--- STUDY MATERIAL ---

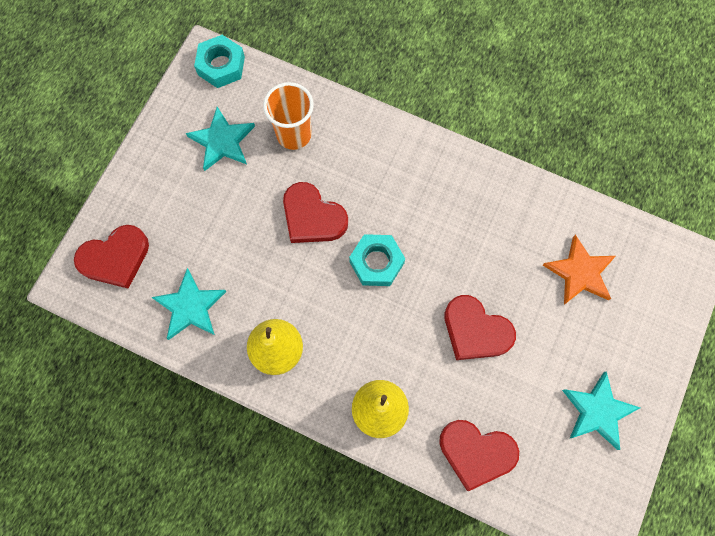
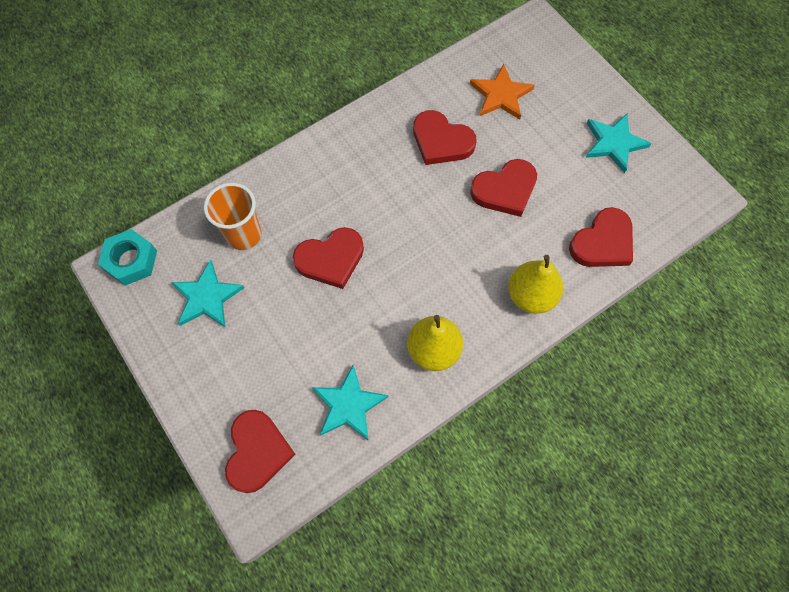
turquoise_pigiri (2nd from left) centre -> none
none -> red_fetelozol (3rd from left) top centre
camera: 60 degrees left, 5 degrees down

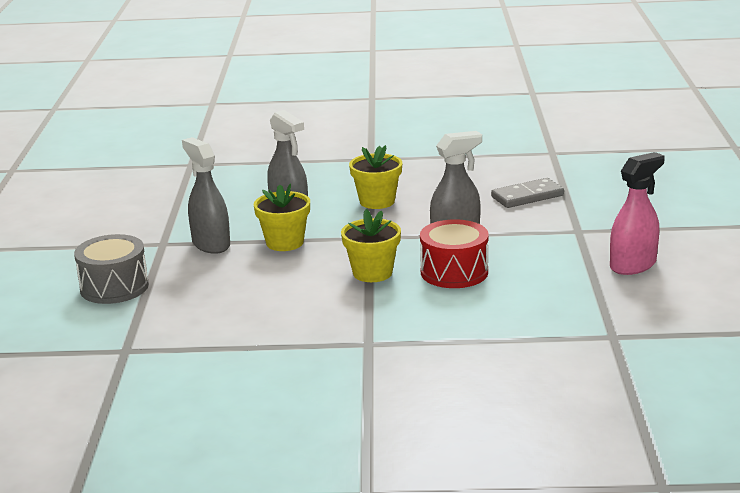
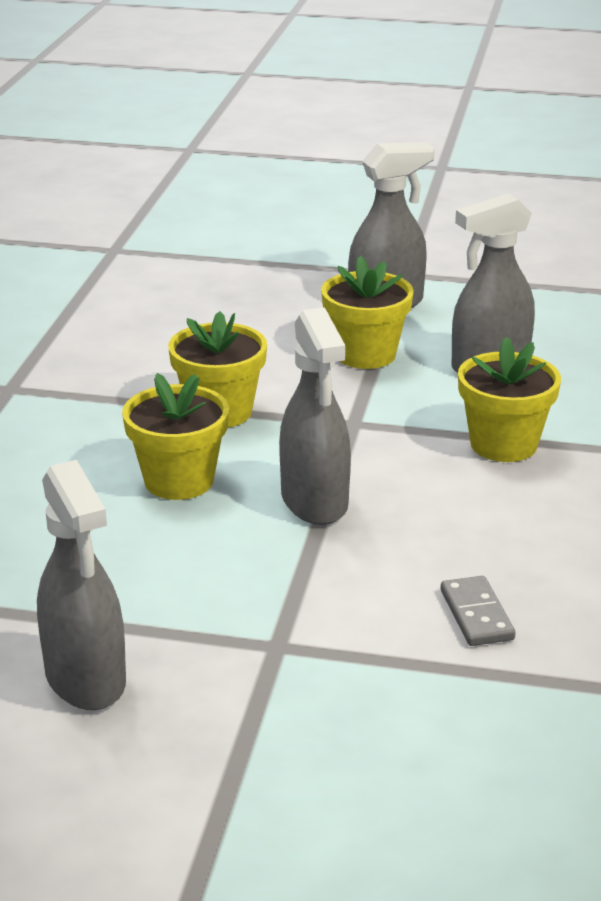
grey_vipenano middle left -> none
red_vipenano centre -> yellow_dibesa (1st from left) middle left
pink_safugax middle right -> grey_safugax (1st from left) middle left
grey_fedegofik middle right -> grey_fedegofik bottom right, x0.65
camera: 100 degrees right, 5 degrees up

---

_WHAT TO DO:_
Leaving out the pictures, output each line above exactly as it is.

_TASK SOLUTION:_
turquoise_pigiri (2nd from left) centre -> none
none -> red_fetelozol (3rd from left) top centre
camera: 60 degrees left, 5 degrees down

grey_vipenano middle left -> none
red_vipenano centre -> yellow_dibesa (1st from left) middle left
pink_safugax middle right -> grey_safugax (1st from left) middle left
grey_fedegofik middle right -> grey_fedegofik bottom right, x0.65
camera: 100 degrees right, 5 degrees up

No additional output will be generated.